* REQUIRED WORK *
Pictures should be excluded; otherwise, copy every entry exactly.

[Stored records]
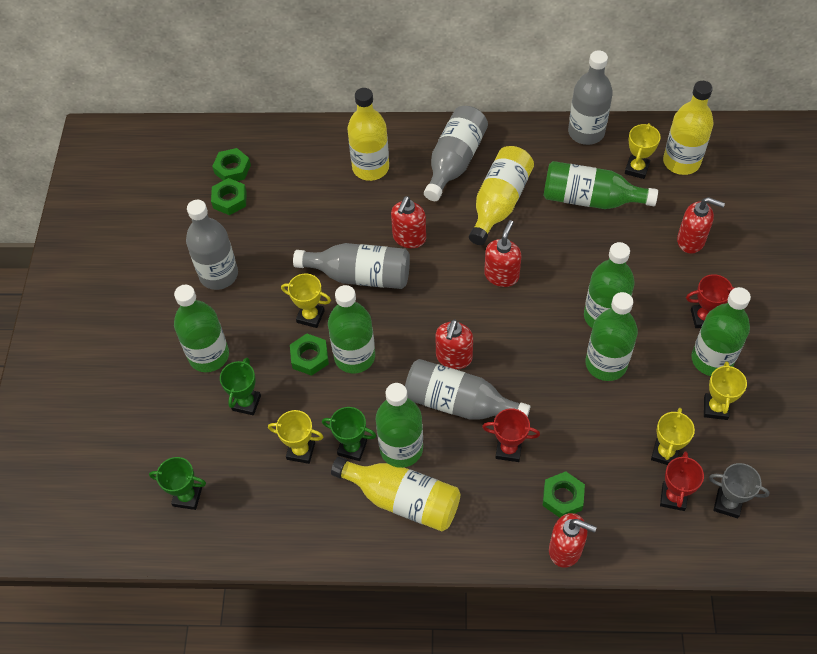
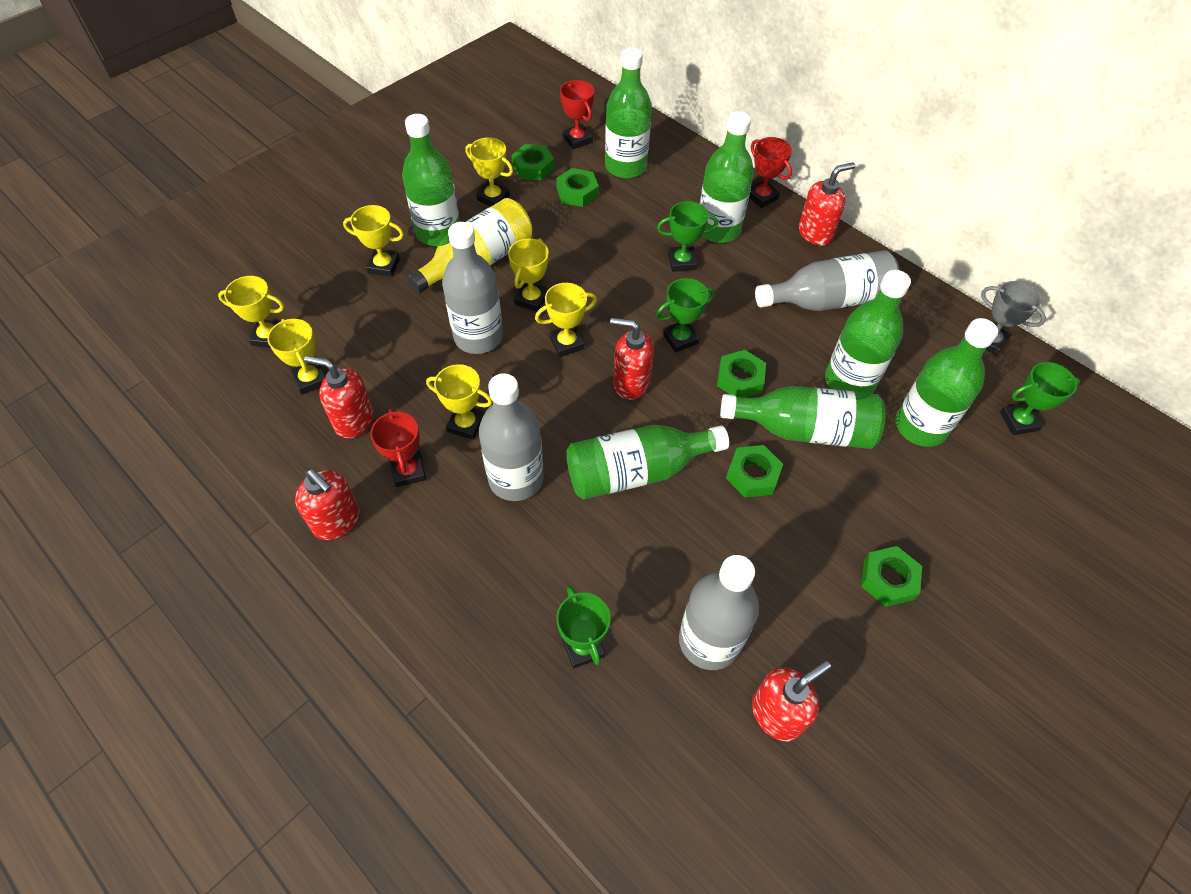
green nut: 4 -> 5
green trophy: 3 -> 4
grey bottle: 5 -> 4
yellow bottle: 4 -> 1
yellow trophy: 5 -> 7

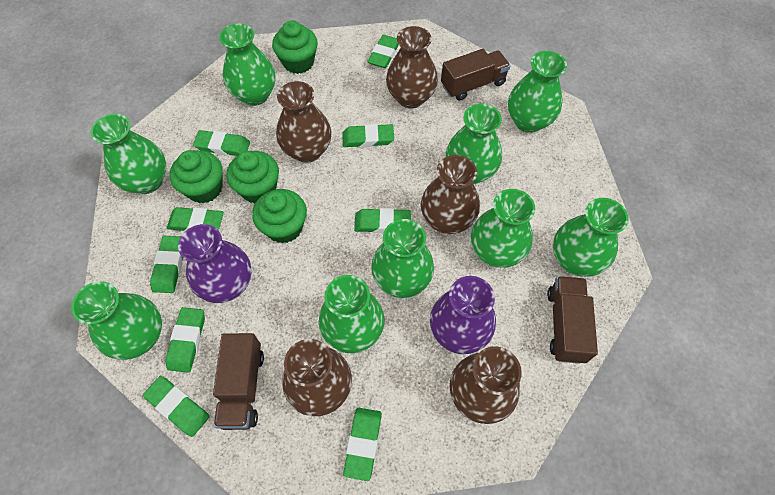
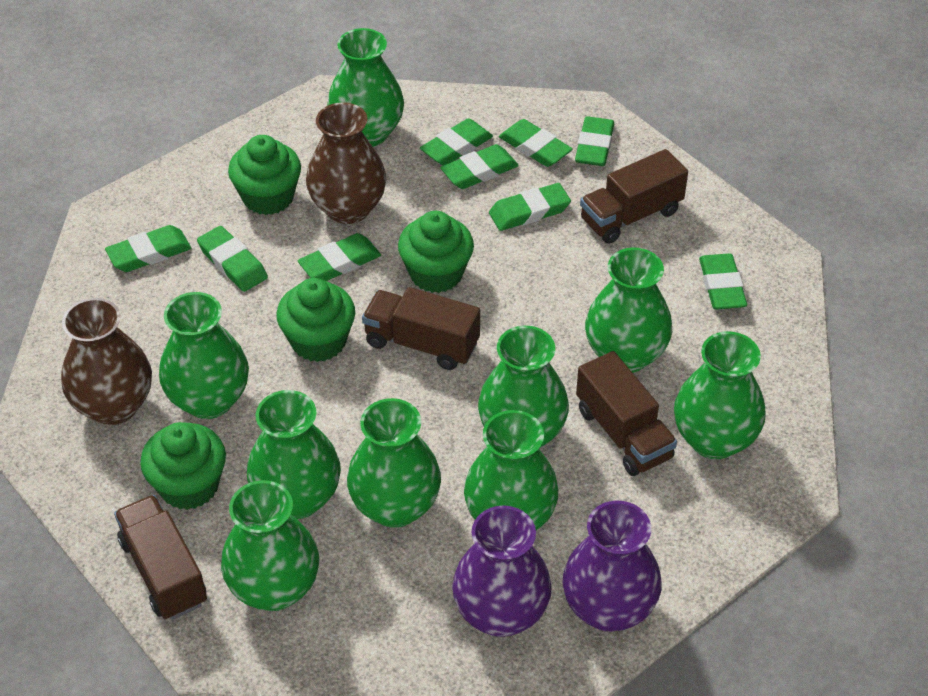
brown truck: 3 -> 4
brown vase: 5 -> 2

* RESULT FOR THIS EXERCISE *
green nut: 4 -> 5
green trophy: 3 -> 4
grey bottle: 5 -> 4
yellow bottle: 4 -> 1
yellow trophy: 5 -> 7

brown truck: 3 -> 4
brown vase: 5 -> 2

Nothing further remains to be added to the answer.